(Edit difference data)
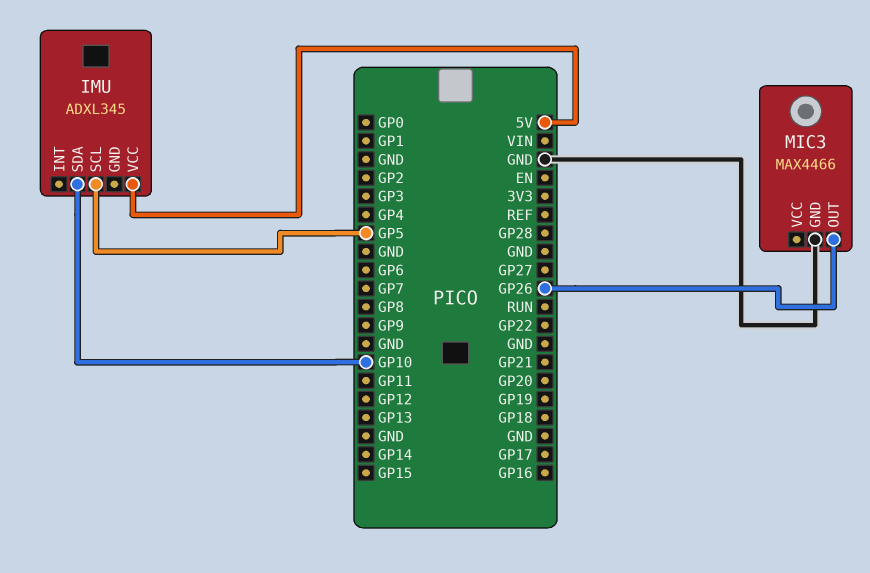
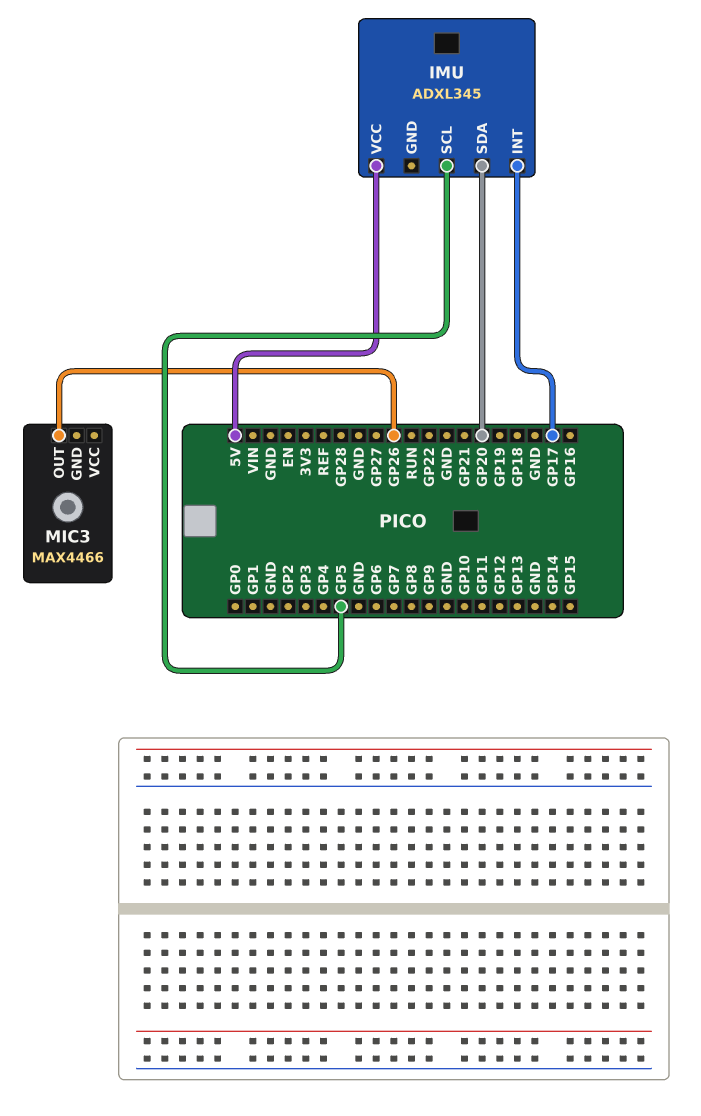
IMU pin INT: none -> GP17
IMU pin SDA: GP10 -> GP20
MIC3 pin GND: GND -> none

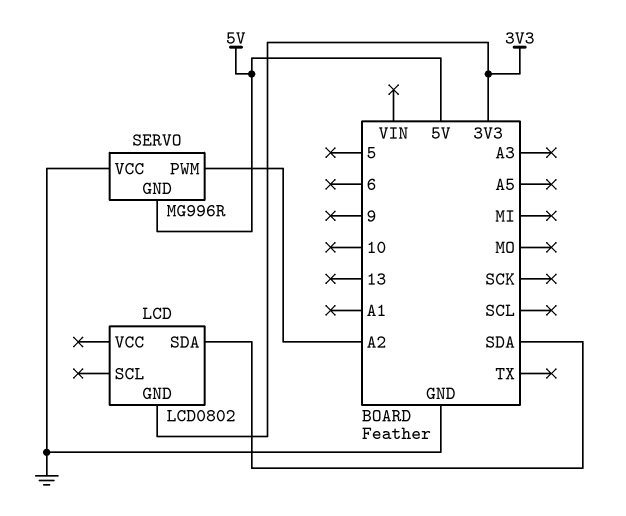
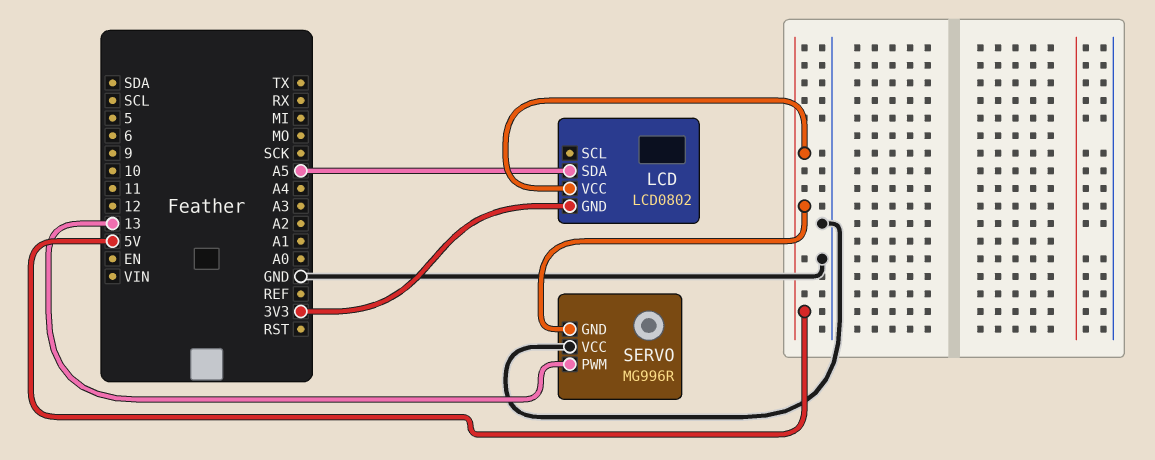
LCD pin SDA: SDA -> A5
LCD pin VCC: none -> 5V
SERVO pin PWM: A2 -> 13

What this task involves - All lines above that contain "none" are required in the answer.

Your response -
IMU pin INT: none -> GP17
MIC3 pin GND: GND -> none
LCD pin VCC: none -> 5V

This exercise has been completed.